◆ **WHAT YOU WILL DO**: Nothing but the lines from the start of the entries below through the line containing "- moved: rocket (dark" should appear in the answer, copied exactly and free of pictures.

◆ **RECORDS FOR THIS TASK**:
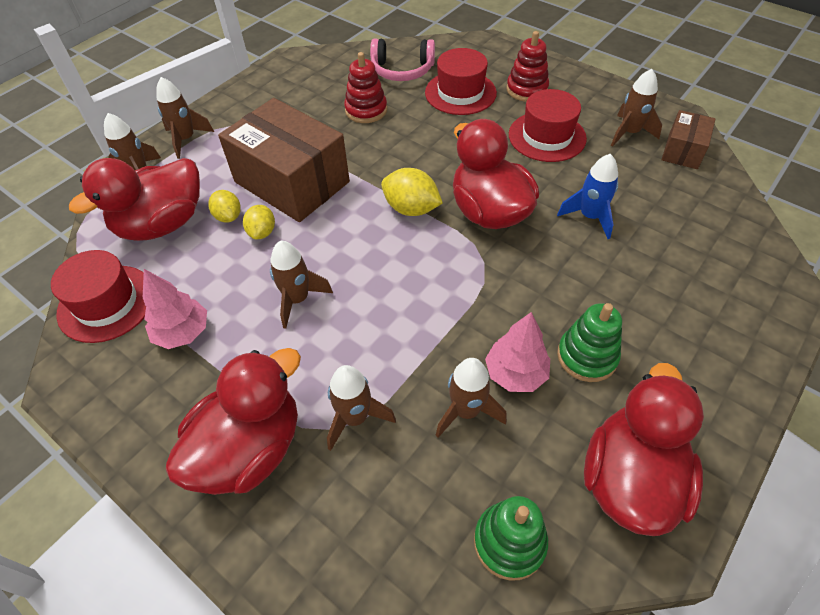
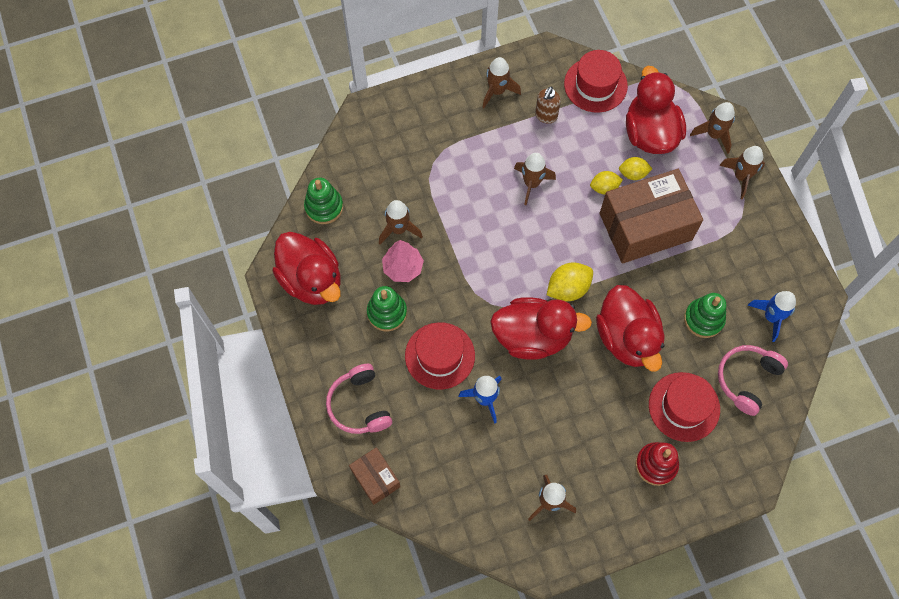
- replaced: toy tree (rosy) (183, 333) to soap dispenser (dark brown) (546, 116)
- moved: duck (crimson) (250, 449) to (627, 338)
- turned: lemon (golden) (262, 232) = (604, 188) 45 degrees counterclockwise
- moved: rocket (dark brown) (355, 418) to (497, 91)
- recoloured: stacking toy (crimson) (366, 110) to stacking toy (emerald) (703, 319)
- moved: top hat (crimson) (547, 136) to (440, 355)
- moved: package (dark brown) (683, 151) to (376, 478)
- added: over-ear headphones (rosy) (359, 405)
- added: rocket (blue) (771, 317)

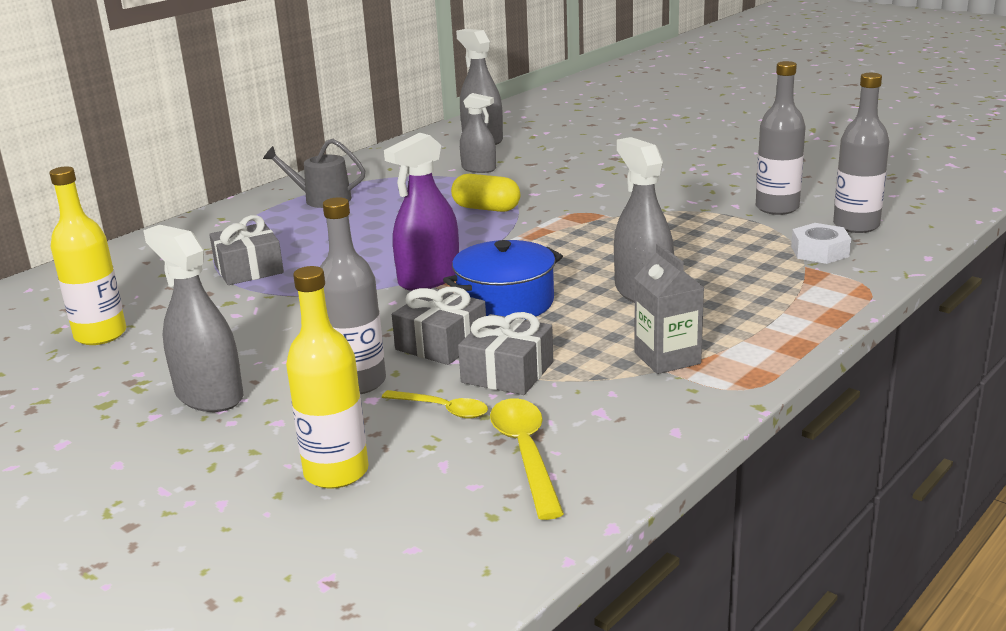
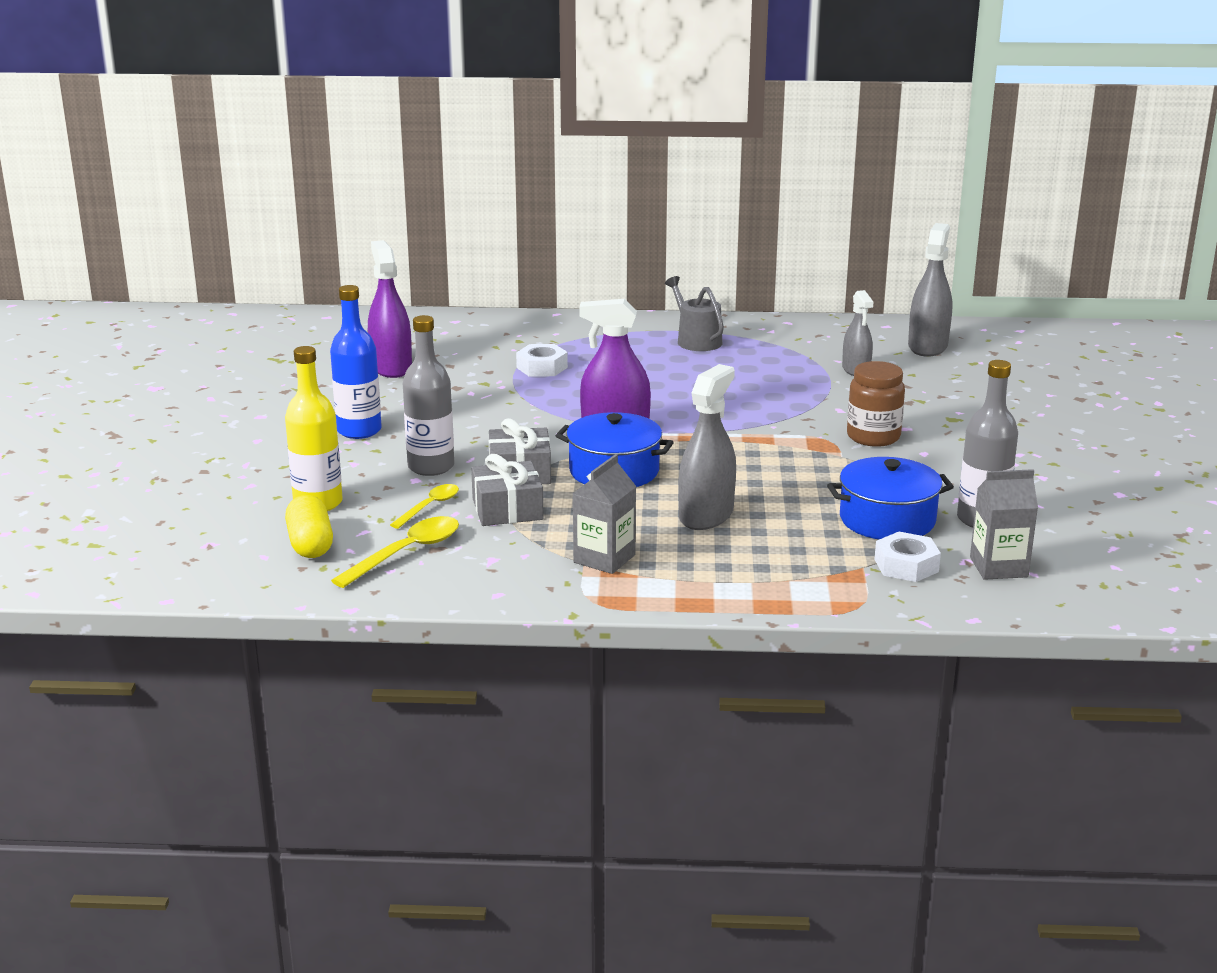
- replaced: drink bottle (golden) (100, 335) to sprayer (royal purple) (391, 367)
- replaced: sprayer (gray) (209, 396) to drink bottle (blue) (359, 431)
- replaced: gift (gray) (249, 269) to hexagon nut (pure white) (542, 367)
- turned: tablespoon (golden) (443, 409) = (430, 506) 135 degrees counterclockwise
- moved: pill shape (golden) (486, 208) to (310, 544)
- replaced: drink bottle (gray) (856, 225) to milk carton (gray) (998, 567)
- added: stockpot (blue) (887, 519)
- added: jam jar (dark brown) (873, 437)

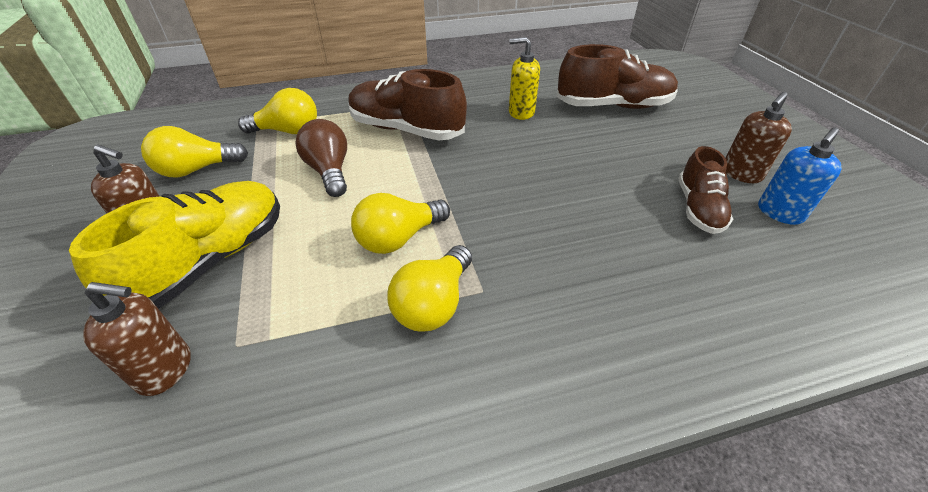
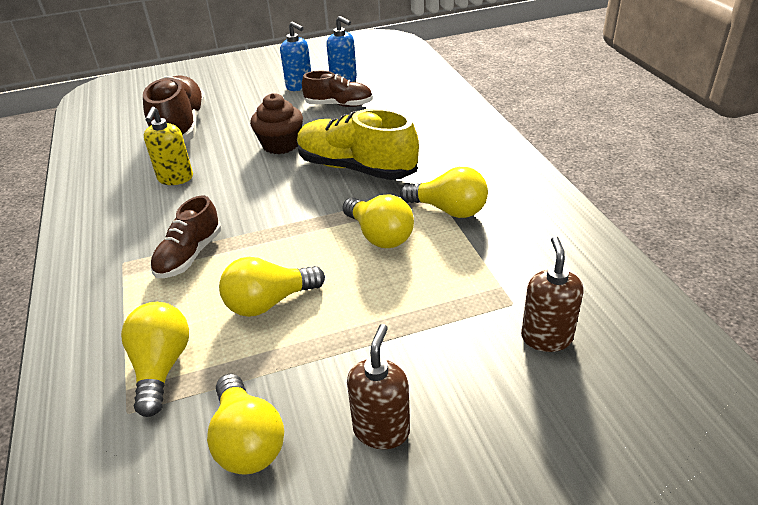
- moved: shoe (golden) (211, 260) to (356, 168)
- recoloured: bulb (dark brown) (329, 171) to bulb (golden) (269, 302)
- resized: shoe (dark brown) (406, 130) = (189, 255) x0.61
- recoloured: soap dispenser (dark brown) (741, 174) to soap dispenser (blue) (299, 86)
- added: cupcake (dark brown) (281, 144)

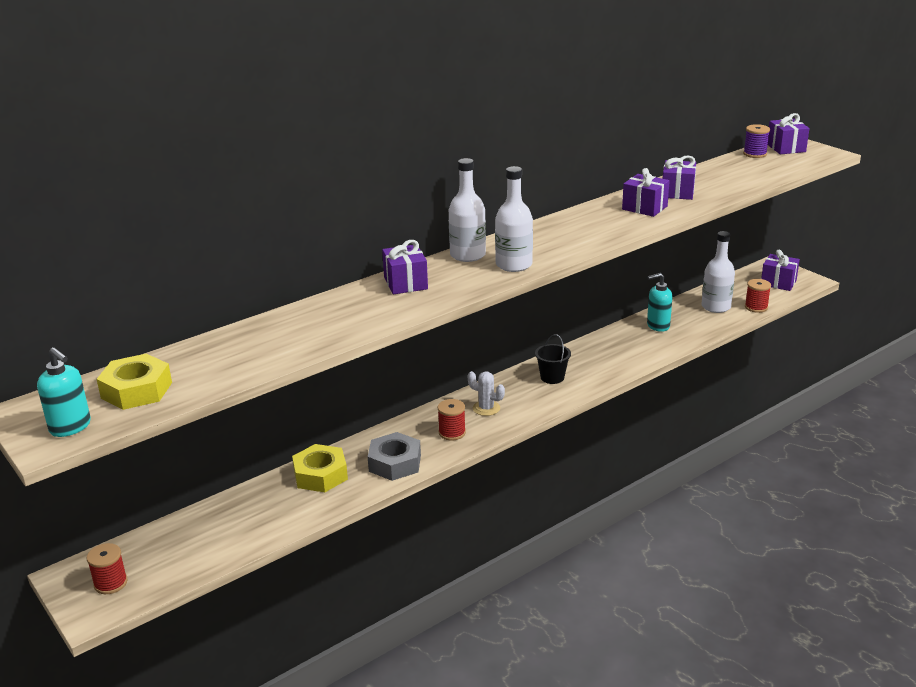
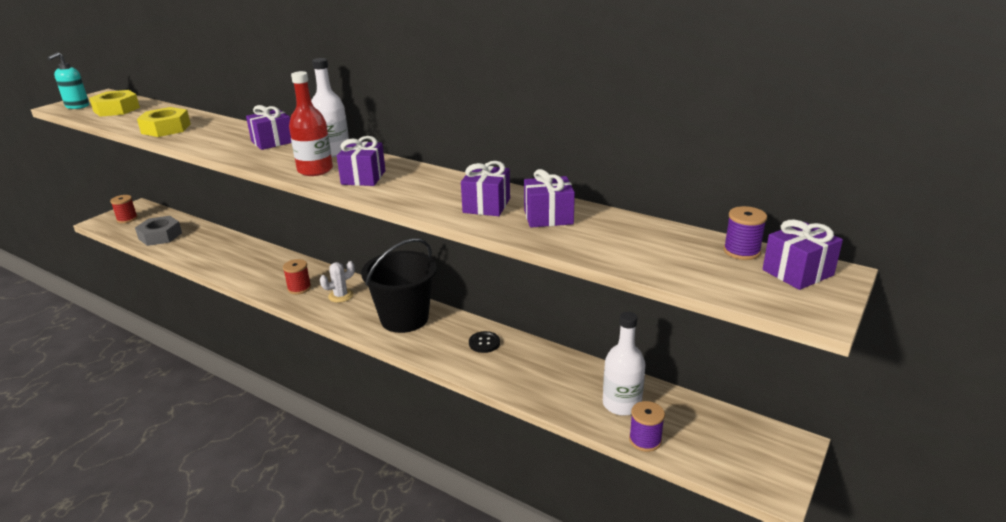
- moved: hexagon nut (golden) (320, 475) to (166, 128)
- moved: hexagon nut (gray) (395, 463) to (160, 236)
- turned: prickly plant (pure white) (486, 408) = (341, 296) 45 degrees clockwise
- recoloured: drink bottle (pure white) (514, 265) to drink bottle (crimson) (315, 170)
- resized: sand bucket (ebony) (552, 377) = (404, 318) x2.03
- removed: soap dispenser (aqua) (657, 326)
- recoloured: reel of thread (crimson) (756, 307) to reel of thread (royal purple) (645, 440)
- moved: gift (royal purple) (778, 282) to (363, 177)
- added: sewing button (ebony) (484, 343)

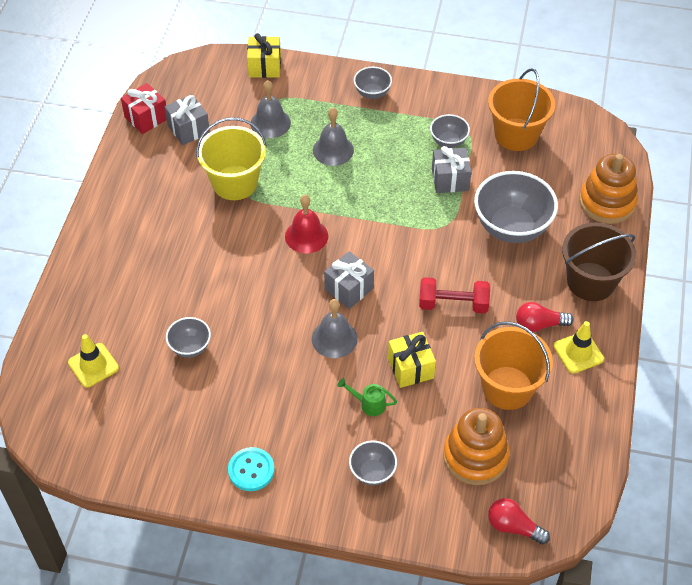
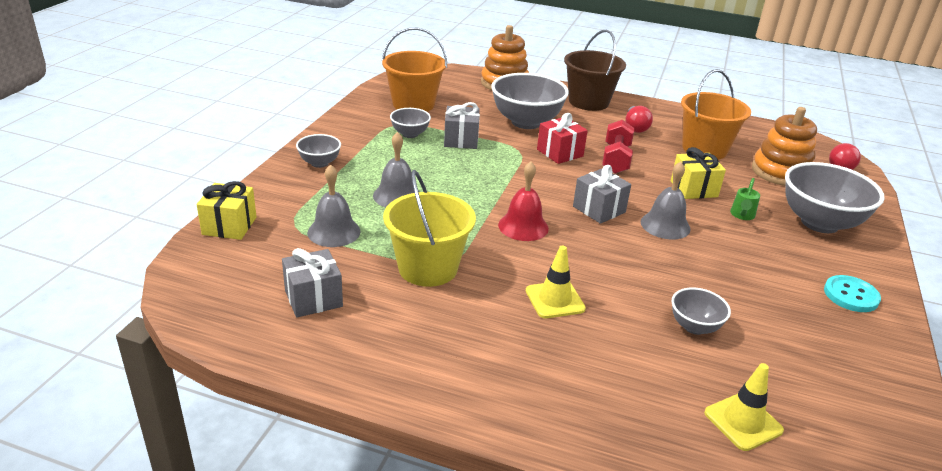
- moved: gift (crimson) (146, 118) to (560, 153)
- resized: bowl (gray) (372, 472) = (819, 223) x1.97
- moved: traffic cone (golden) (578, 352) to (555, 300)

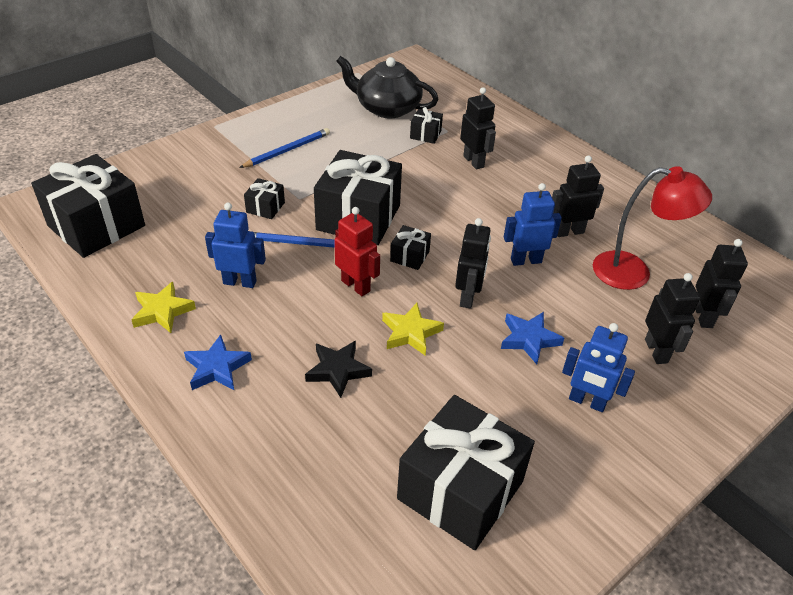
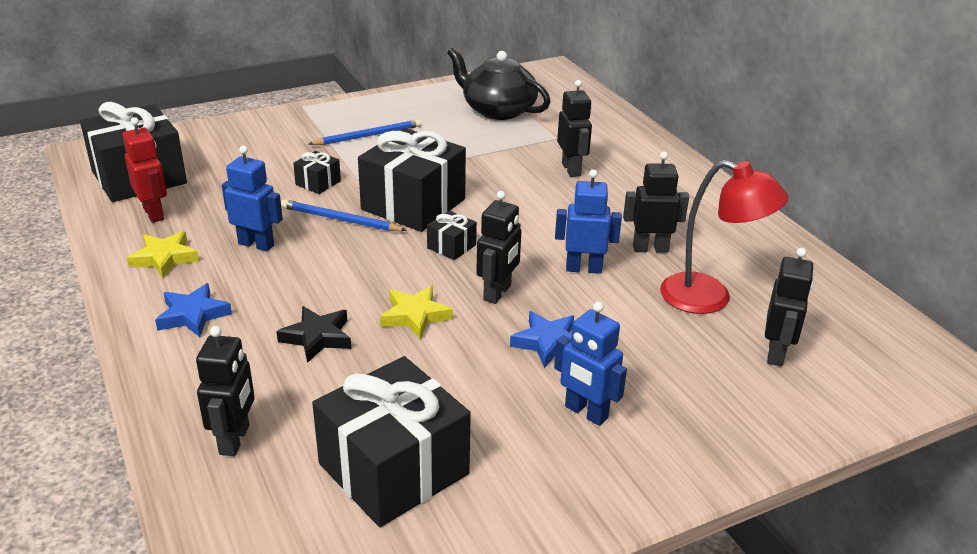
- moved: robot (crimson) (356, 286) to (154, 213)
- removed: gift (ebony) (425, 134)
- moved: robot (ebony) (656, 351) to (235, 440)

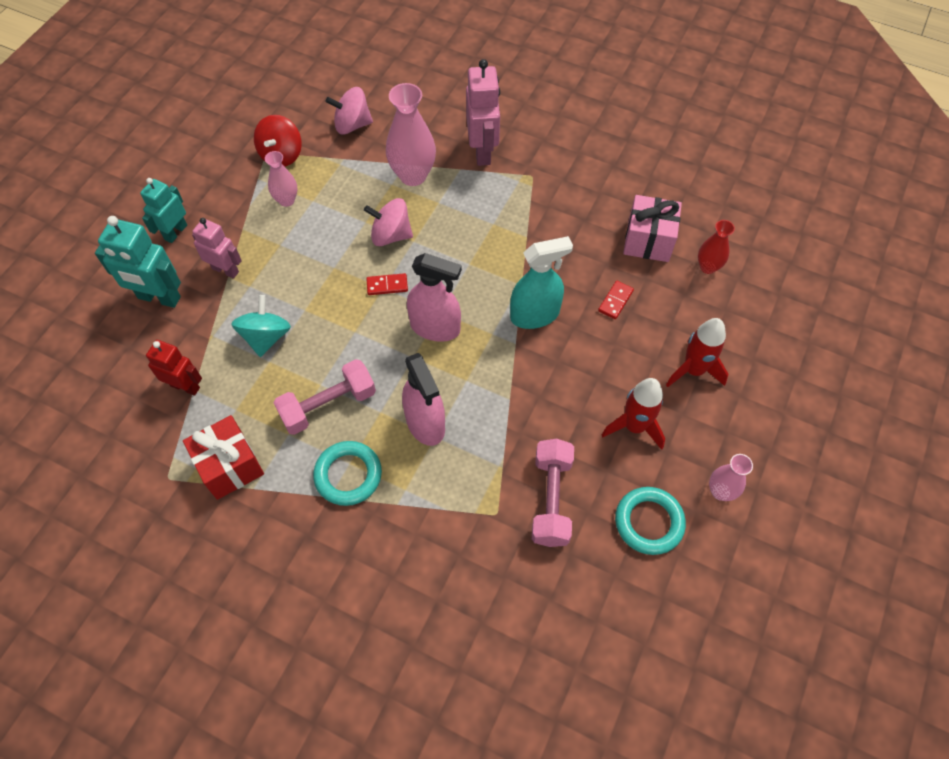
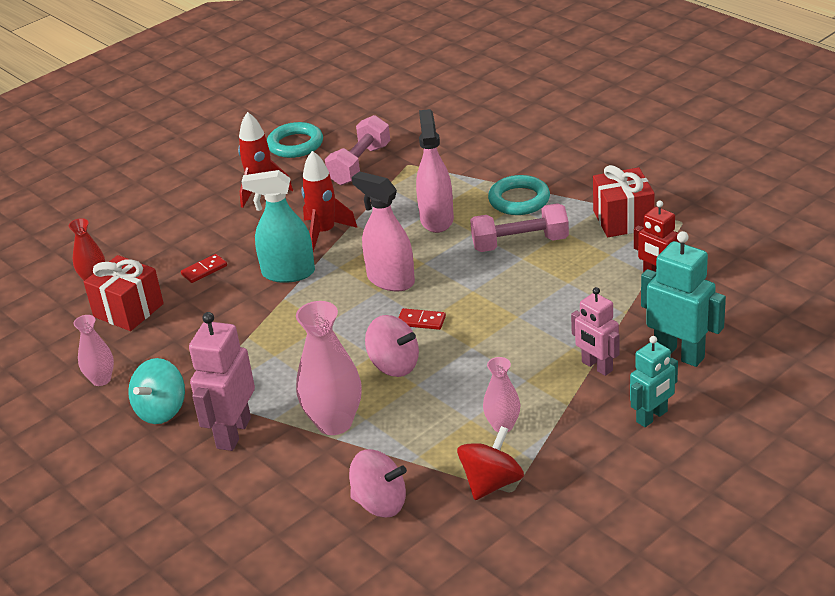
- moved: toy top (aqua) (266, 337) to (161, 410)
- recoloured: gift (rosy) (648, 241) to gift (crimson) (128, 310)
- moved: rocket (crimson) (693, 370) to (324, 232)
- moved: vase (rosy) (720, 491) to (101, 379)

◆ **REPLY**:
- replaced: toy tree (rosy) (183, 333) to soap dispenser (dark brown) (546, 116)
- moved: duck (crimson) (250, 449) to (627, 338)
- turned: lemon (golden) (262, 232) = (604, 188) 45 degrees counterclockwise
- moved: rocket (dark brown) (355, 418) to (497, 91)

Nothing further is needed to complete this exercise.